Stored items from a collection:
----------------------------------------

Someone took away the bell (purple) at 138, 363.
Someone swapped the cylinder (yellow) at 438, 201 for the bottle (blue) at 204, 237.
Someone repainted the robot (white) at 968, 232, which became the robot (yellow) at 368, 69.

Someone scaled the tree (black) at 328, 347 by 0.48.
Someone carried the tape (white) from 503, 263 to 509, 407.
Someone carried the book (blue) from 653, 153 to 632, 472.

----------------------------------------

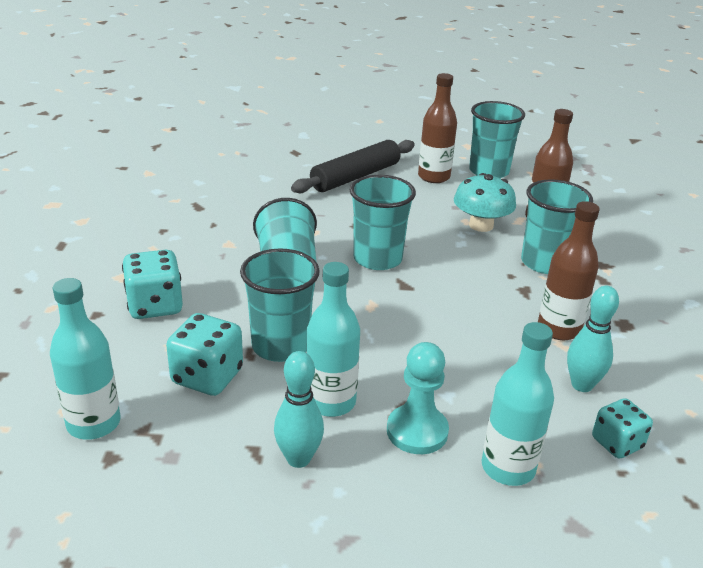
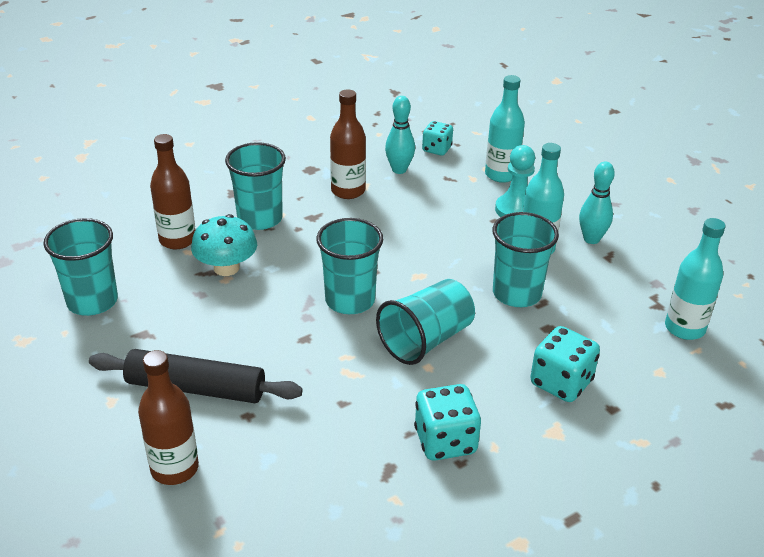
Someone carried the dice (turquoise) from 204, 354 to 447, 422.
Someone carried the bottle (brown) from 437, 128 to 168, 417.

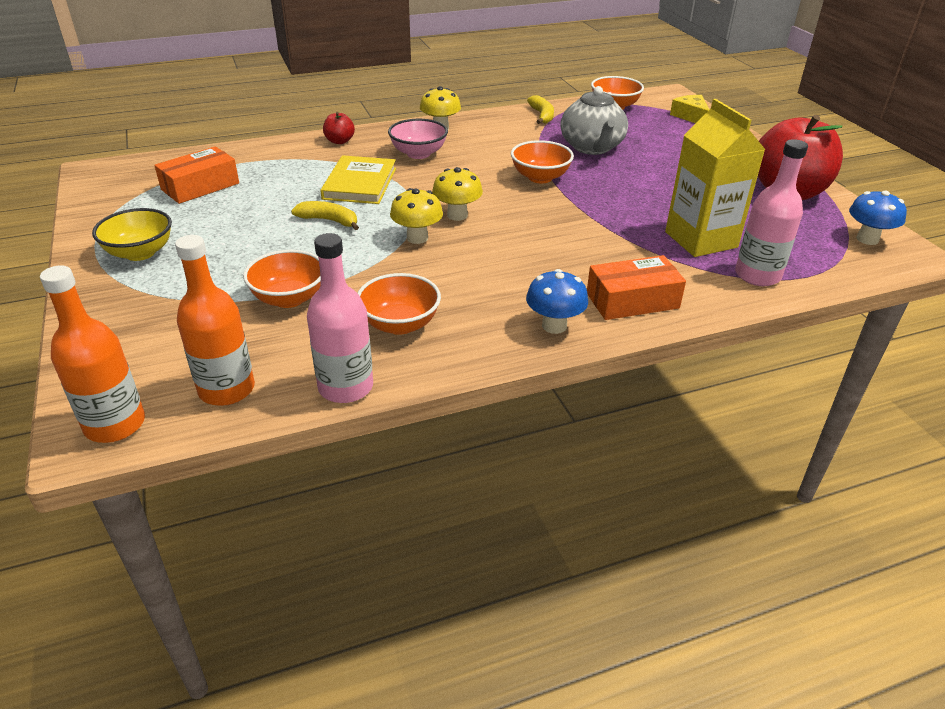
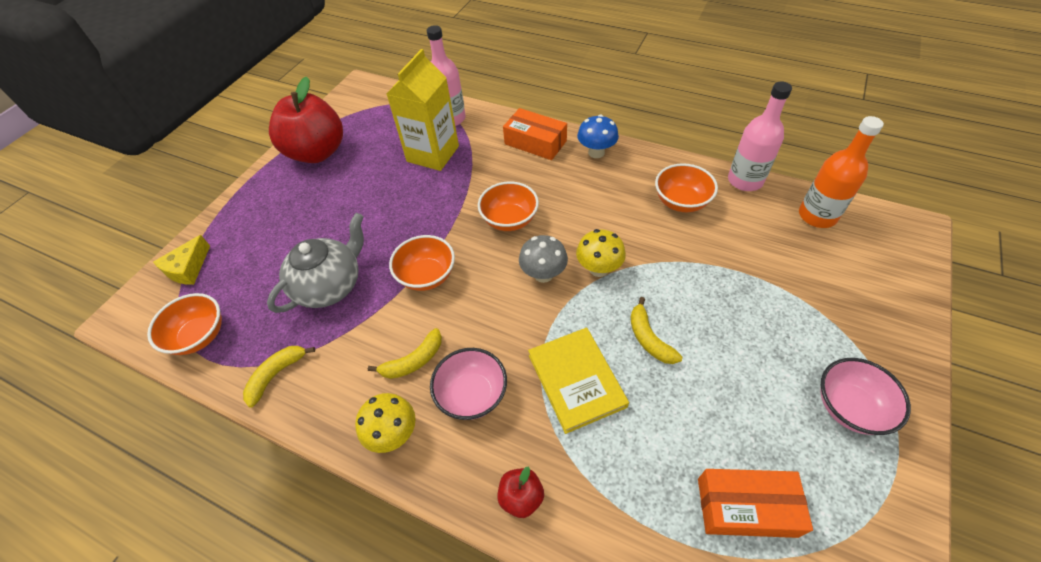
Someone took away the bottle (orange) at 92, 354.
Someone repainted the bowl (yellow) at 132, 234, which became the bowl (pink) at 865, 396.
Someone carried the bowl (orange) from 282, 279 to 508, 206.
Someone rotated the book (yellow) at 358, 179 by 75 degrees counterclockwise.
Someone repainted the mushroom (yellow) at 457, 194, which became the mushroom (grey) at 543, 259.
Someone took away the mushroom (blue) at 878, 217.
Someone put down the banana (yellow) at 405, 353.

----------------------------------------

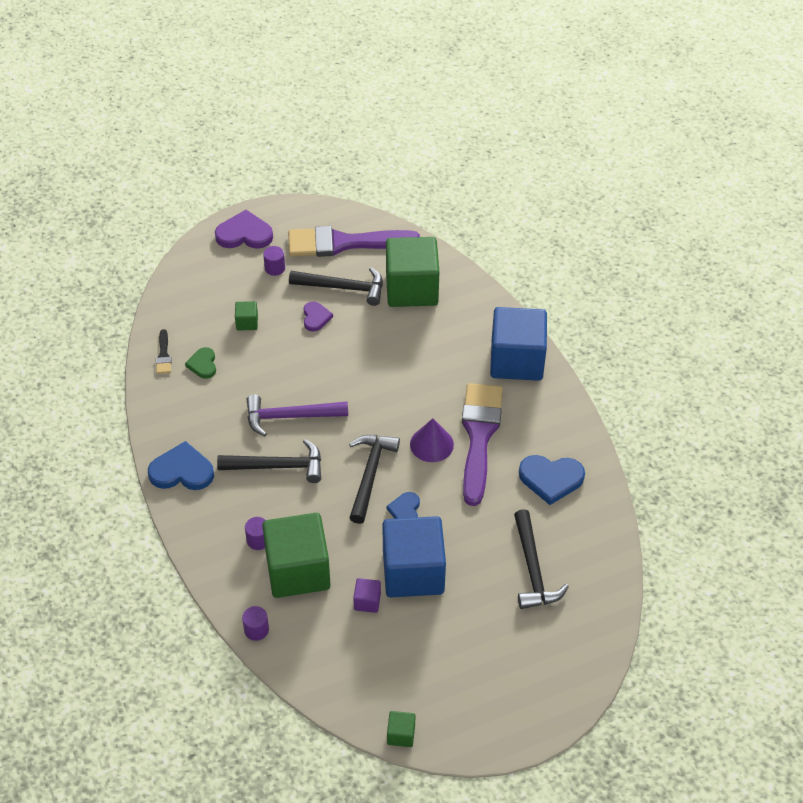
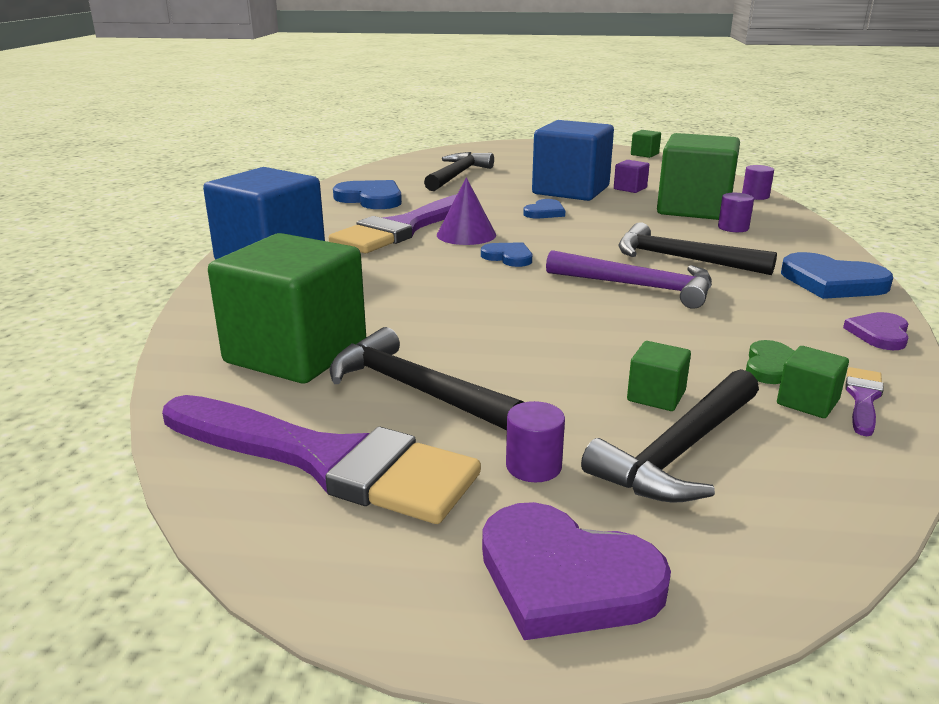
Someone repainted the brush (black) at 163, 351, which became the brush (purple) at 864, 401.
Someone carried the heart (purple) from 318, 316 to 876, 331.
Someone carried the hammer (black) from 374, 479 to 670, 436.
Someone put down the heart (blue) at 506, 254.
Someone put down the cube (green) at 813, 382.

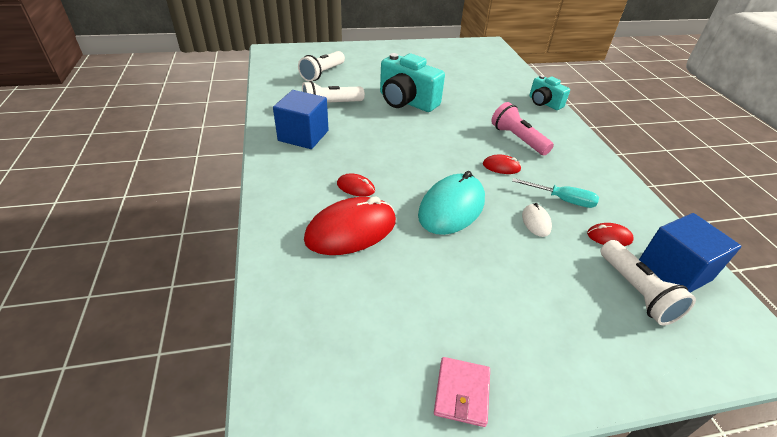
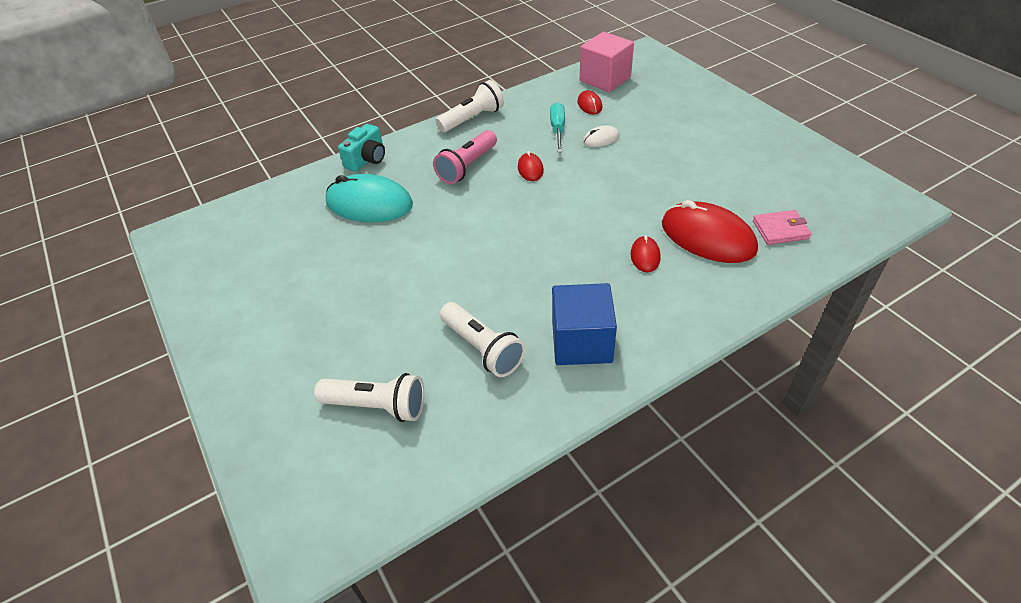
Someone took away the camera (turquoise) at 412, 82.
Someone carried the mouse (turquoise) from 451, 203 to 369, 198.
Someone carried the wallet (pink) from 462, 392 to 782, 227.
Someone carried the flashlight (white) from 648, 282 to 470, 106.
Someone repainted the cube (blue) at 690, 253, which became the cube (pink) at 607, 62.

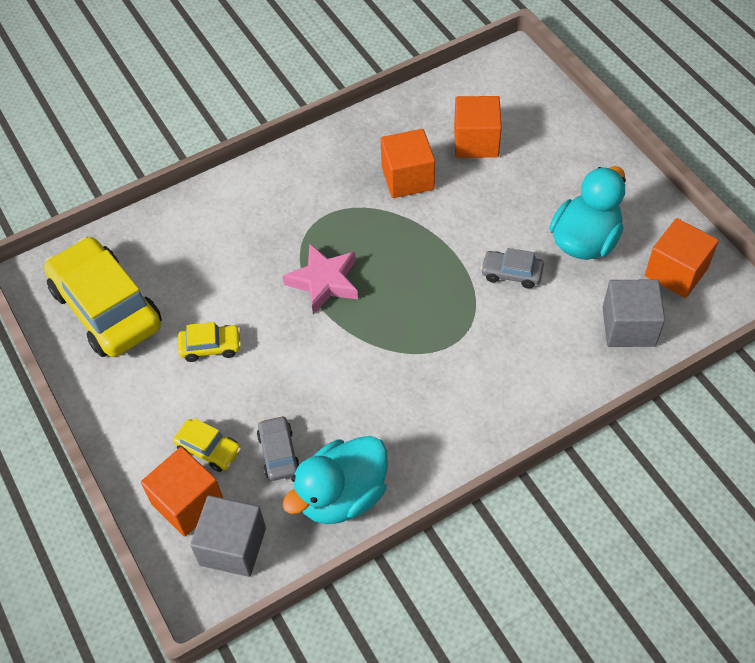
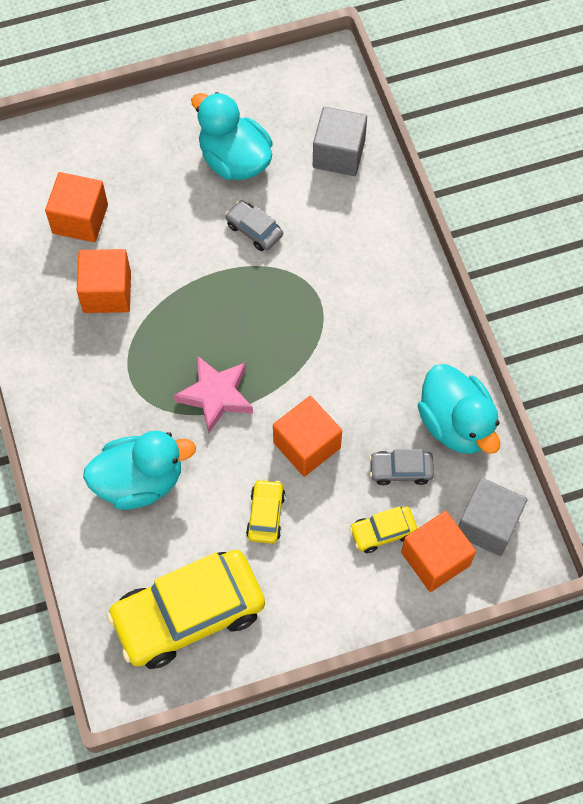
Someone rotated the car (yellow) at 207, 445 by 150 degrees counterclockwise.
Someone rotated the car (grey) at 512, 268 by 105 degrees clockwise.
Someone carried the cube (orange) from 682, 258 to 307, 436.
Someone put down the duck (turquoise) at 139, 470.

----------------------------------------

WORK INSTRUCTIONS
Among the records above, repeat exactly the line with "Someone took away the bell", the line with "Someone swapped the", and every line in between, and only those.

RESULT OF THIS EXERCISE
Someone took away the bell (purple) at 138, 363.
Someone swapped the cylinder (yellow) at 438, 201 for the bottle (blue) at 204, 237.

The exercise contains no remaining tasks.